RECORDS FOR THE EXERCISE:
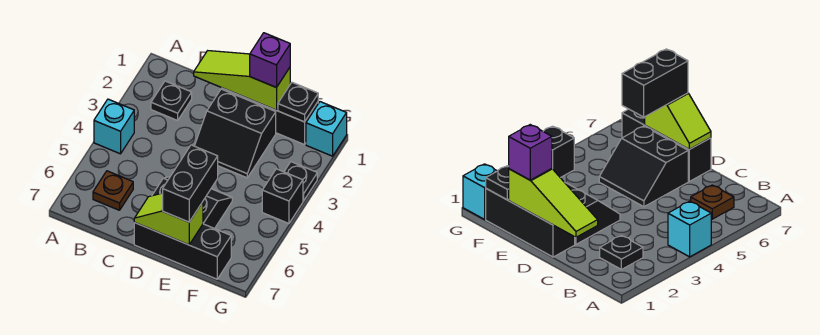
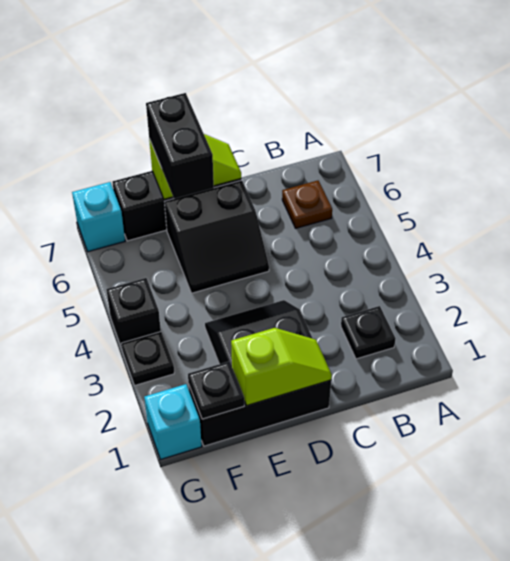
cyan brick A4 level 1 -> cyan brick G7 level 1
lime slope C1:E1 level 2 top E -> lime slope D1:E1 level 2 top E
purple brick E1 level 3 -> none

...

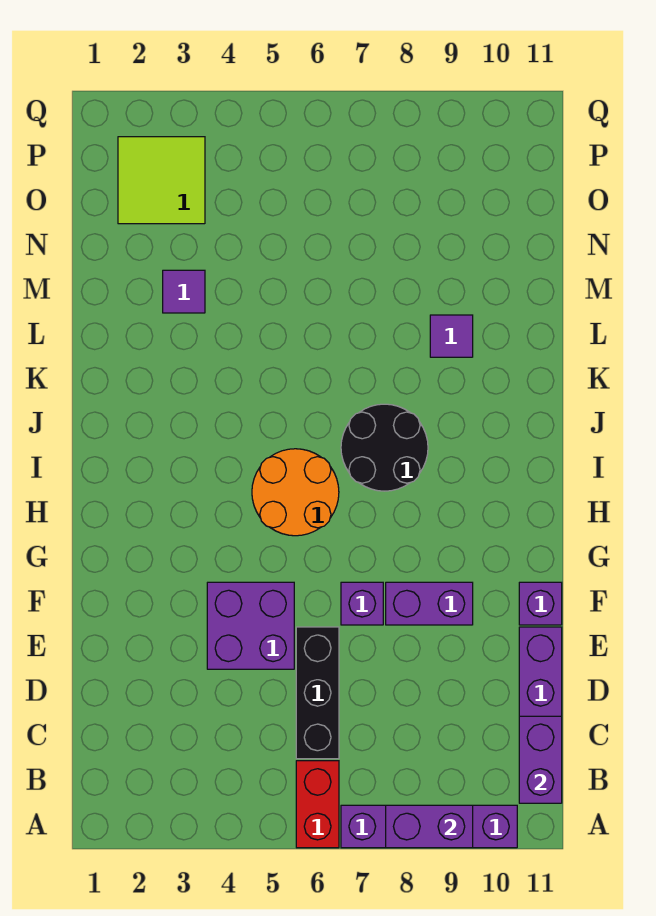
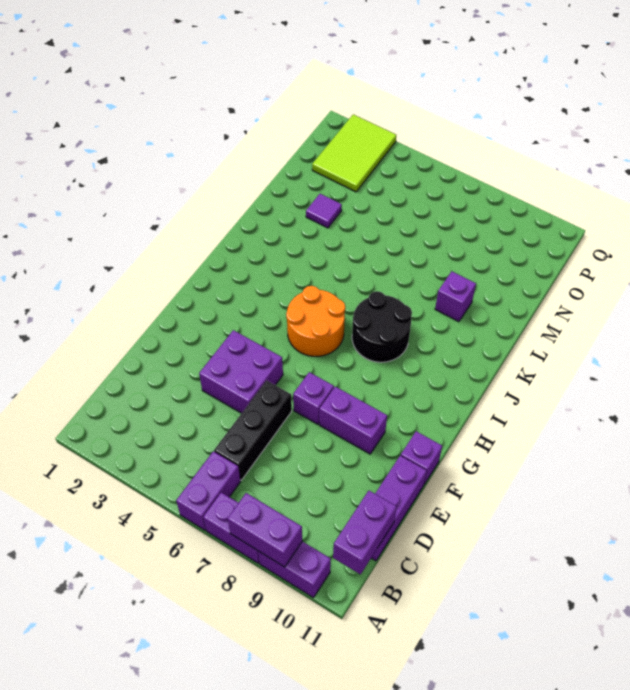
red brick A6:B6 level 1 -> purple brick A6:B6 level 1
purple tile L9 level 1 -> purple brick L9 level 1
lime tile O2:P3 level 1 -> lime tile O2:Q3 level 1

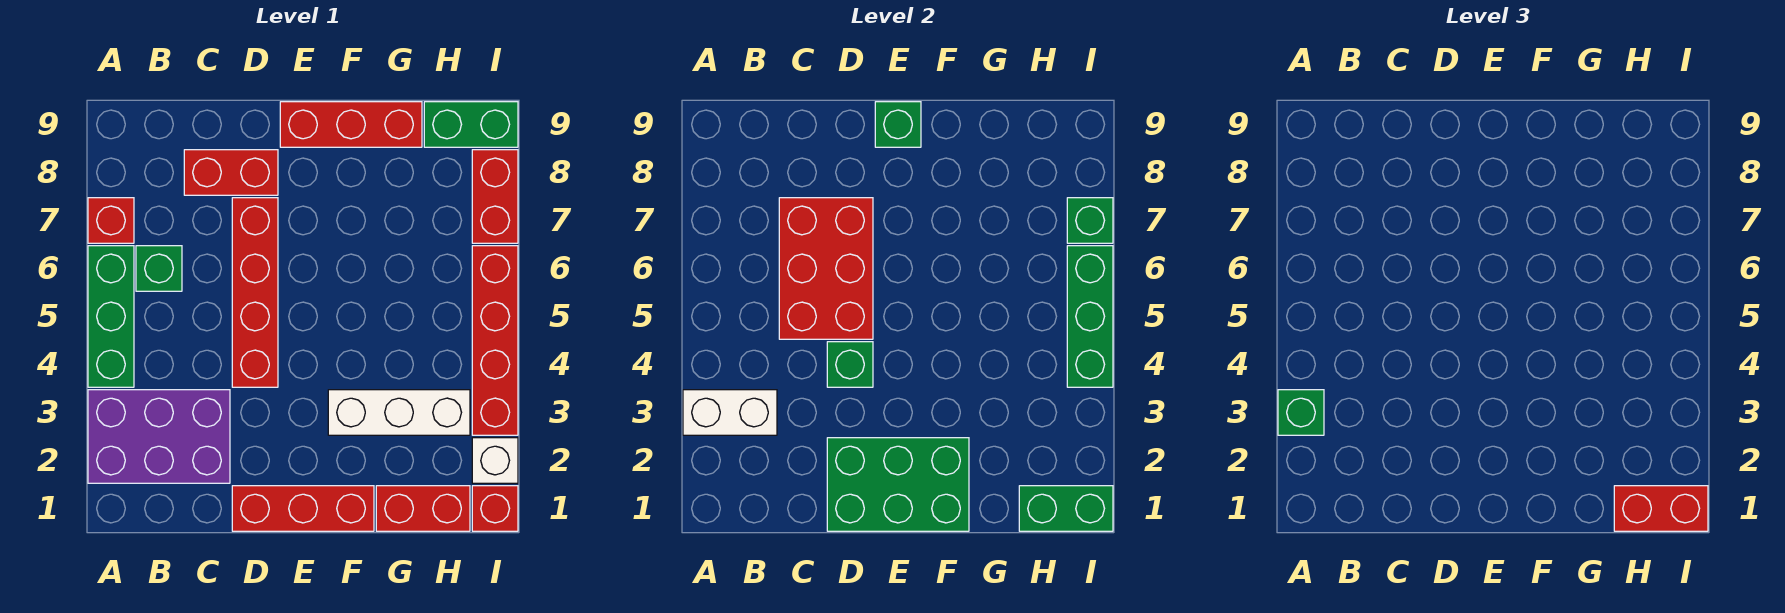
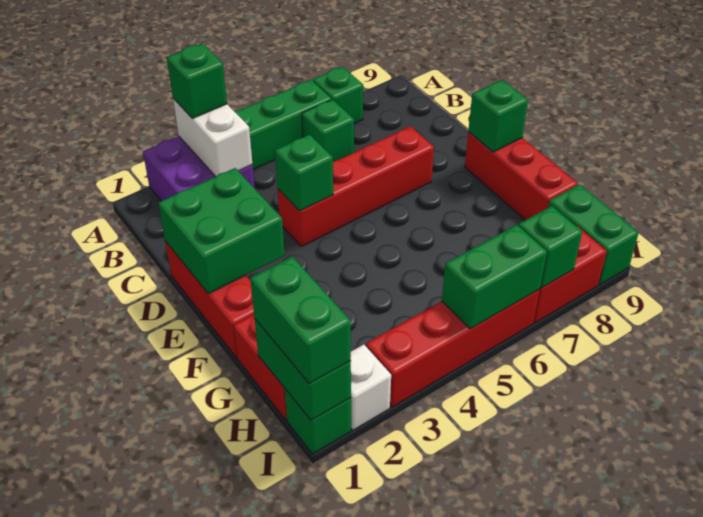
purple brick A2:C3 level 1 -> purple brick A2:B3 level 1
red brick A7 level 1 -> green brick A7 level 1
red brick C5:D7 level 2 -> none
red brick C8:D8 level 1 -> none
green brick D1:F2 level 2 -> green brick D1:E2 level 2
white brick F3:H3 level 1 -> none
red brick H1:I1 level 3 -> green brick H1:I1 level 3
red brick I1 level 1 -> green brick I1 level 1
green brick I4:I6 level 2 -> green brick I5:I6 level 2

WORK REQUEST: Everything from the line with "green brick D1:F2" through the line with "green brick I4:I6" should be written out exactly as it appears above, end lines included, and nothing outside that range.

WRITTEN SOLUTION:
green brick D1:F2 level 2 -> green brick D1:E2 level 2
white brick F3:H3 level 1 -> none
red brick H1:I1 level 3 -> green brick H1:I1 level 3
red brick I1 level 1 -> green brick I1 level 1
green brick I4:I6 level 2 -> green brick I5:I6 level 2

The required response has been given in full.